[[ GIVEN RECORDS, beginning ]]
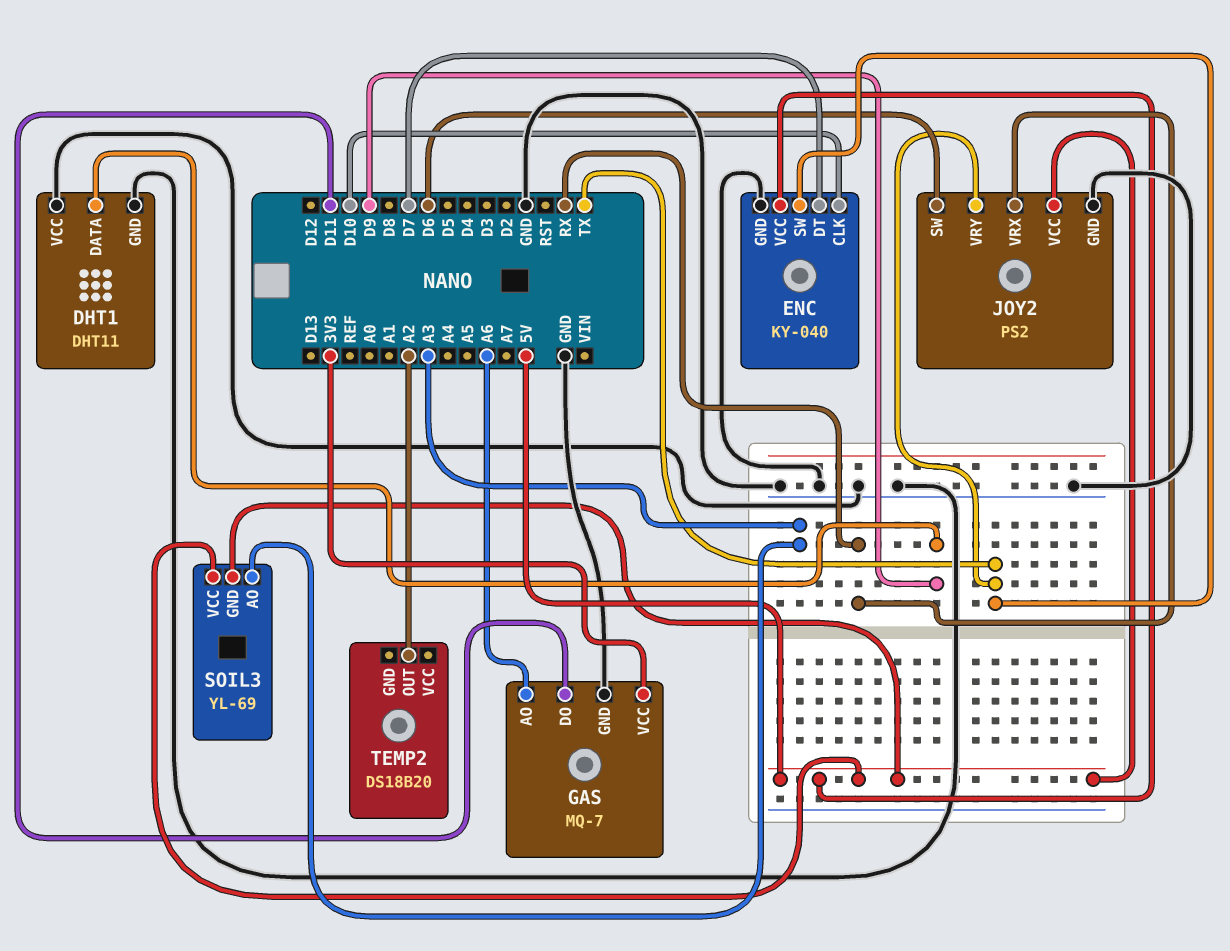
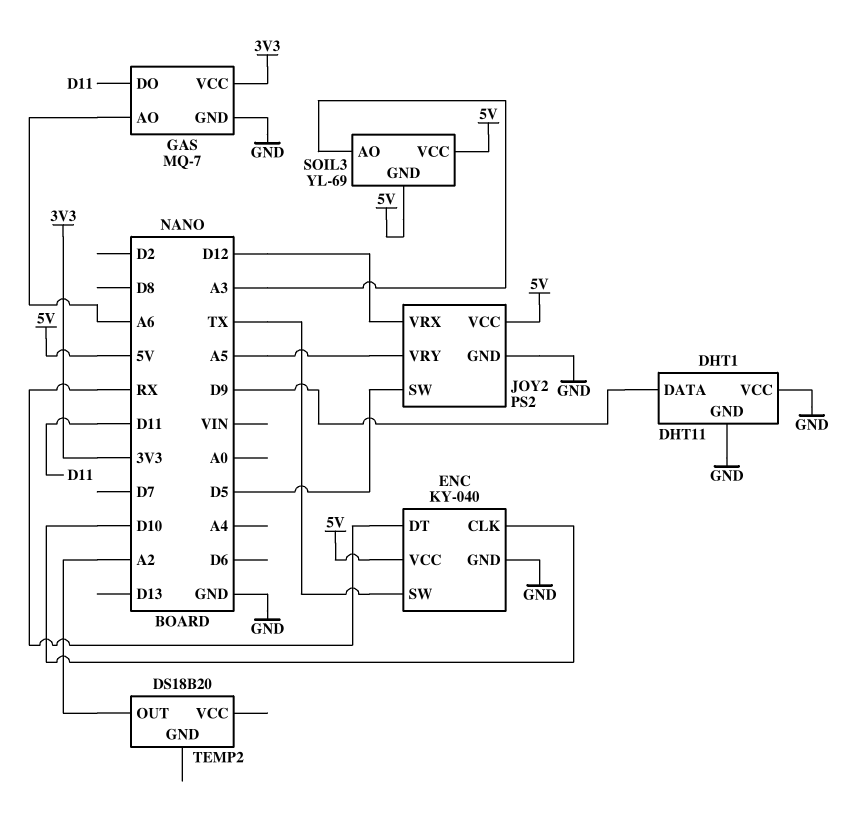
ENC pin DT: D7 -> RX
JOY2 pin SW: D6 -> D5
JOY2 pin VRX: RX -> D12
JOY2 pin VRY: TX -> A5

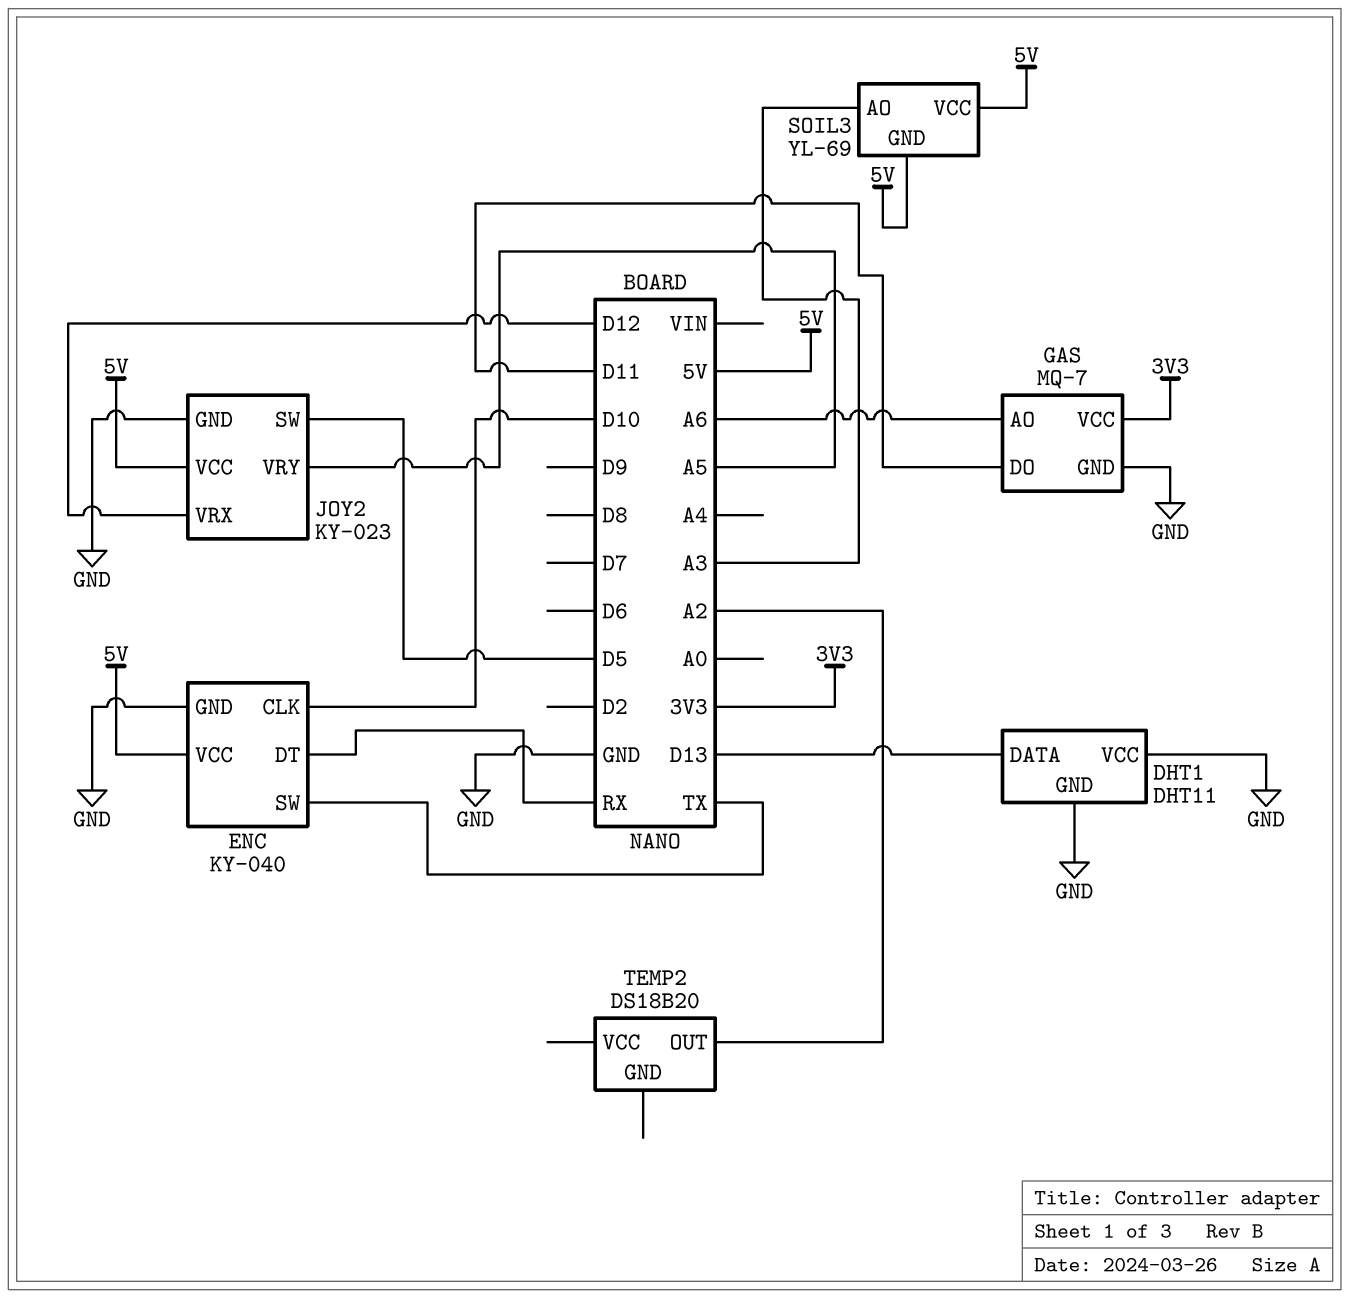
DHT1 pin DATA: D9 -> D13
JOY2: PS2 -> KY-023

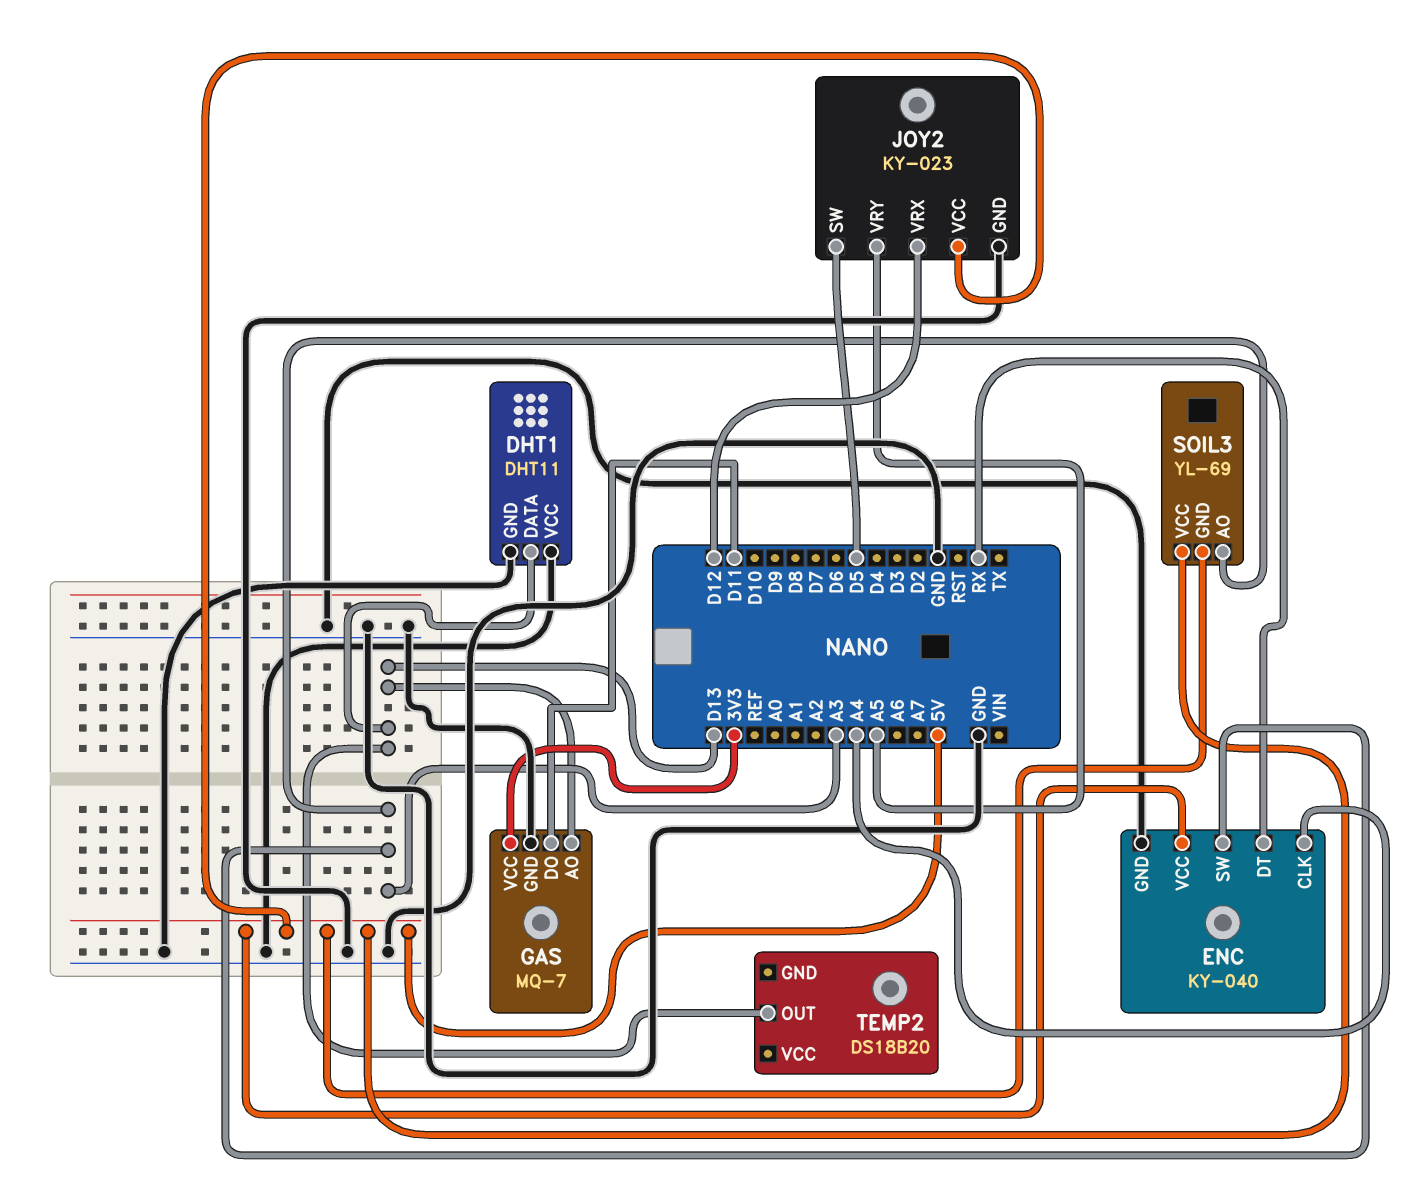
ENC pin CLK: D10 -> A4
ENC pin SW: TX -> A3
GAS pin AO: A6 -> D13
TEMP2 pin OUT: A2 -> D13

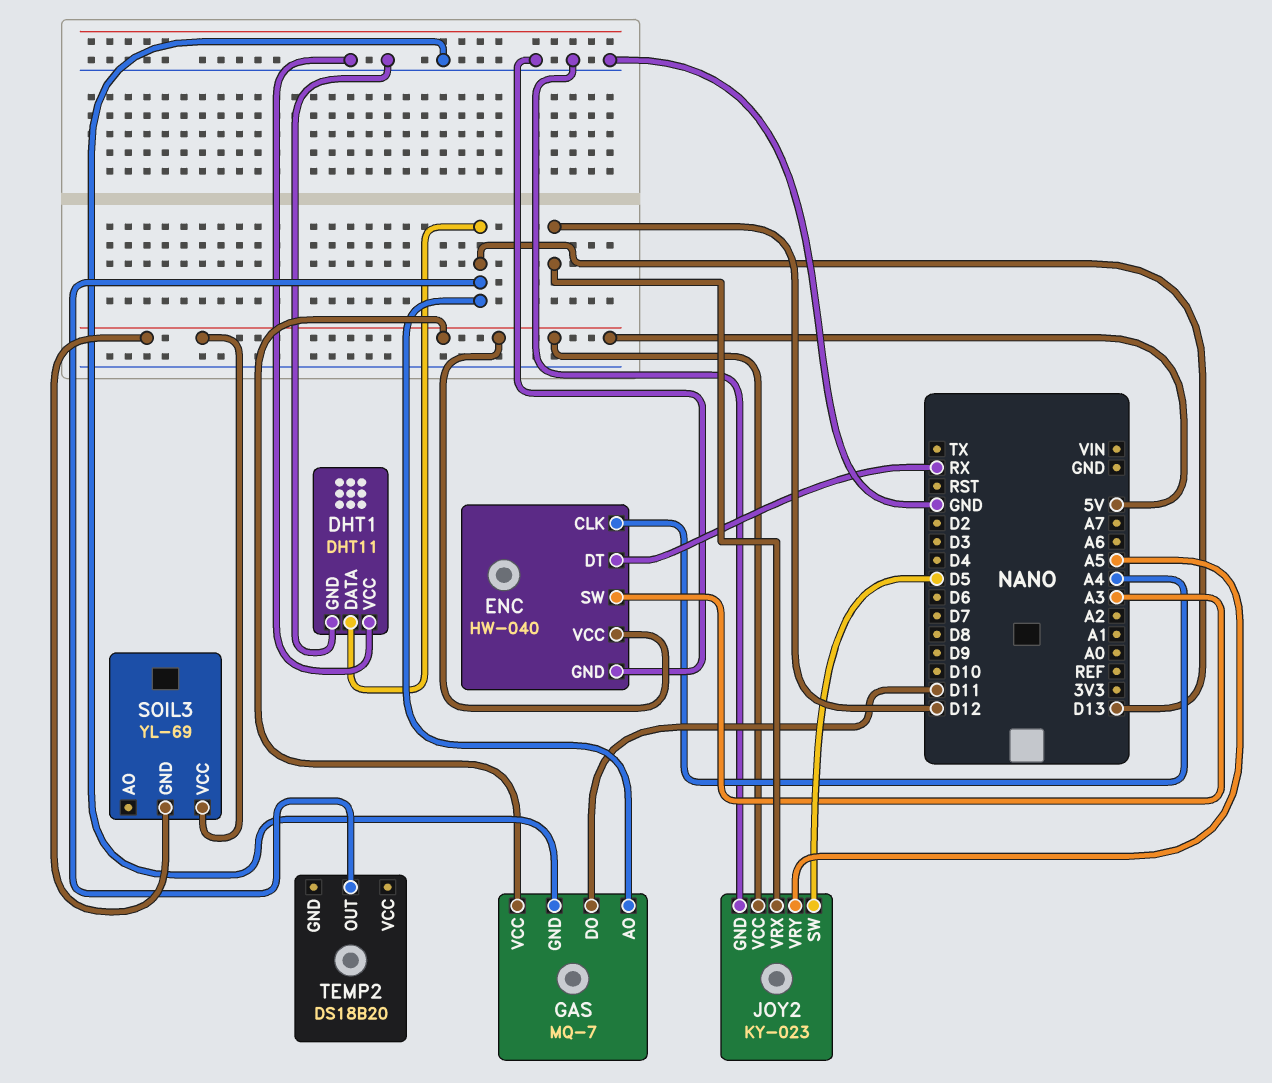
ENC: KY-040 -> HW-040
GAS pin VCC: 3V3 -> 5V
SOIL3 pin AO: A3 -> none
[[ GIVEN RECORDS, end ]]
WHAT YOU SHOULD DO: Copy nothing except the lines from the one holding "ENC: KY-040 -> HW-040" through the last line of the data above, and return them exactly.

RESULT OF THIS EXERCISE:
ENC: KY-040 -> HW-040
GAS pin VCC: 3V3 -> 5V
SOIL3 pin AO: A3 -> none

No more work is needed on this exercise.